**** MATERIAL PROVIDED ****

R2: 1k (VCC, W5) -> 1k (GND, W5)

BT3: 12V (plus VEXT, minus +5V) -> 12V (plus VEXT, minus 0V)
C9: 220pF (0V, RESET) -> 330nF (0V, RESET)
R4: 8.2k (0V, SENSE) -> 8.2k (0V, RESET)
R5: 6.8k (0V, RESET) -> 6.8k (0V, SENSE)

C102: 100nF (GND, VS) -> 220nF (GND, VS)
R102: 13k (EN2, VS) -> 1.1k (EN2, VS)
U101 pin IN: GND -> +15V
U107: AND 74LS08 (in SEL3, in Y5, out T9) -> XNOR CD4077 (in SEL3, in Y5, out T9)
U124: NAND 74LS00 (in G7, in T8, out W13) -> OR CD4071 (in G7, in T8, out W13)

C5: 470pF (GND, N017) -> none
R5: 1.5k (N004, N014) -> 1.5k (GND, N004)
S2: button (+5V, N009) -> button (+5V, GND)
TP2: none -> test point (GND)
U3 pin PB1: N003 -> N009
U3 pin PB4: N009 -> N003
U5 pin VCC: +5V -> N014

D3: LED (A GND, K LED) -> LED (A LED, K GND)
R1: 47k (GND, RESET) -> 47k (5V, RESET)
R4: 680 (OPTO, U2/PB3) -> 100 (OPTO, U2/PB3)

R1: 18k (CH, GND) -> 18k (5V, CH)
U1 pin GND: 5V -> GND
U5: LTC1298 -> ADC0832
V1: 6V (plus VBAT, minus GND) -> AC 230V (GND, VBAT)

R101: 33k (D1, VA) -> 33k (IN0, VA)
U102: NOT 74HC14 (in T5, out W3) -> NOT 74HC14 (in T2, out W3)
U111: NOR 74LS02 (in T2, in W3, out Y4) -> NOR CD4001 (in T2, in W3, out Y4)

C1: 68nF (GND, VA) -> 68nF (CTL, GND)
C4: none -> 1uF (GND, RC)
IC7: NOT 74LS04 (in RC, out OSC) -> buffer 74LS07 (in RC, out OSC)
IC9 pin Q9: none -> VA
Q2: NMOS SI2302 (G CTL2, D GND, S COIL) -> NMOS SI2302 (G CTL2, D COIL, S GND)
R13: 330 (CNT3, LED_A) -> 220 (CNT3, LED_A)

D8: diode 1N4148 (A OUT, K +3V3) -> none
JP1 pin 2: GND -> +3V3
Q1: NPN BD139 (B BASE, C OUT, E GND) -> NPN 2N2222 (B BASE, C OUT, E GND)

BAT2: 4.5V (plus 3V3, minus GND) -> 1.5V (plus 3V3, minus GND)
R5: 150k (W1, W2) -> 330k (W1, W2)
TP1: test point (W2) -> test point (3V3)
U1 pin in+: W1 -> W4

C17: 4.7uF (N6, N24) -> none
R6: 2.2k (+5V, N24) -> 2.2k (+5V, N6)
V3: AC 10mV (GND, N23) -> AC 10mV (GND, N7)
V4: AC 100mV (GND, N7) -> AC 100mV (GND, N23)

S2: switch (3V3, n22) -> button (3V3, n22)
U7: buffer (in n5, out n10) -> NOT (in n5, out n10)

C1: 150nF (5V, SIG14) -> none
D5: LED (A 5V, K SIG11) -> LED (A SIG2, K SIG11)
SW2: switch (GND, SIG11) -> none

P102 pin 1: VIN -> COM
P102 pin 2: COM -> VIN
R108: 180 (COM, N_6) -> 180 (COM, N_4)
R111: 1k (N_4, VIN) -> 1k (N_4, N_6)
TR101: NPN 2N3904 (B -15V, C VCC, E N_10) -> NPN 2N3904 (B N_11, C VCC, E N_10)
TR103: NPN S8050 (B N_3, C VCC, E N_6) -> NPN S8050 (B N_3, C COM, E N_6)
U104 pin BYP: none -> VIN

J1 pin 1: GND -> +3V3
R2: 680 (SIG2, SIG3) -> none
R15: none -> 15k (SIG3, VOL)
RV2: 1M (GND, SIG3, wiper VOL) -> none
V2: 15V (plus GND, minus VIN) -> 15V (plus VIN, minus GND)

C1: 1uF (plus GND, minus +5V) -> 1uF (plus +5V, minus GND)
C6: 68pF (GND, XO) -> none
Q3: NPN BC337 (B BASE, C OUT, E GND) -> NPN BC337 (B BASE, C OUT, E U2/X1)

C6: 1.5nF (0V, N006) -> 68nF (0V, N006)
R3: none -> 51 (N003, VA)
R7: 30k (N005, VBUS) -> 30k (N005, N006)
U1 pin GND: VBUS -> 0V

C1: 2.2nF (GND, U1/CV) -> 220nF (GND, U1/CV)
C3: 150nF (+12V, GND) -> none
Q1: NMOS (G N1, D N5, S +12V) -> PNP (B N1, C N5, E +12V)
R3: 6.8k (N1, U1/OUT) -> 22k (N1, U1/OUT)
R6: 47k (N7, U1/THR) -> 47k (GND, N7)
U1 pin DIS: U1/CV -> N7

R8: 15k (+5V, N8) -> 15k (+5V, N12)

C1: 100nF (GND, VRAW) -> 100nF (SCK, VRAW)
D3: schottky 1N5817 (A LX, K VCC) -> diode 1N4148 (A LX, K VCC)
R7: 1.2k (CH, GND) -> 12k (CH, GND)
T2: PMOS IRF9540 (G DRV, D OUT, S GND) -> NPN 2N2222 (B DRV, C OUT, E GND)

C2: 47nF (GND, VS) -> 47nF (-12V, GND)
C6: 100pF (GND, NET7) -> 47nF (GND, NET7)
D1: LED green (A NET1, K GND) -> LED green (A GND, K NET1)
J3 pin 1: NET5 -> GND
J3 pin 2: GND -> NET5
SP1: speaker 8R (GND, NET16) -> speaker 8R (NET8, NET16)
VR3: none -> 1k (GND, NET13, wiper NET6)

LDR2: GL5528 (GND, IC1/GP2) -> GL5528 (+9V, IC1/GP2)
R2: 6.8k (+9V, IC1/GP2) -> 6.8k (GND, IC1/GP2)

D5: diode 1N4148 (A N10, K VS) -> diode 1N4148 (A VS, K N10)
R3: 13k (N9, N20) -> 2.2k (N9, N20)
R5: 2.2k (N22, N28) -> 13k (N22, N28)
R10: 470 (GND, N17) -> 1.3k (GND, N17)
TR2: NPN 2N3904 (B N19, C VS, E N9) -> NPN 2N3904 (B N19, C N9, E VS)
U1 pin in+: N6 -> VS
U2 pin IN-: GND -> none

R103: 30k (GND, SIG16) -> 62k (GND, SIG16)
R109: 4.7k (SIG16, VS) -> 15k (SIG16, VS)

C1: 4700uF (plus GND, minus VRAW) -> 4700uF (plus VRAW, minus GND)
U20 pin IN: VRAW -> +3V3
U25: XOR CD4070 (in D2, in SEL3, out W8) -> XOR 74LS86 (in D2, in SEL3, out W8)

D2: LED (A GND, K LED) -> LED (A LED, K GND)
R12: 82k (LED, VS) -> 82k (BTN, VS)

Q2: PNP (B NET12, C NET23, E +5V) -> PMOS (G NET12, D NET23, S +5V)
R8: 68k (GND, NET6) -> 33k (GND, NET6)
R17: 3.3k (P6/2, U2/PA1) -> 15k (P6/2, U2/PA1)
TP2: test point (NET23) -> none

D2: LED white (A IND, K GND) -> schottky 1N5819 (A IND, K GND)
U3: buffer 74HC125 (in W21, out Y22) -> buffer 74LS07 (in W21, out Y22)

****

» **ASSIGNED TASK**:
Within the records above, each line containing "RESET" is to be returned.

» **RESULT FOR THIS TASK**:
C9: 220pF (0V, RESET) -> 330nF (0V, RESET)
R4: 8.2k (0V, SENSE) -> 8.2k (0V, RESET)
R5: 6.8k (0V, RESET) -> 6.8k (0V, SENSE)
R1: 47k (GND, RESET) -> 47k (5V, RESET)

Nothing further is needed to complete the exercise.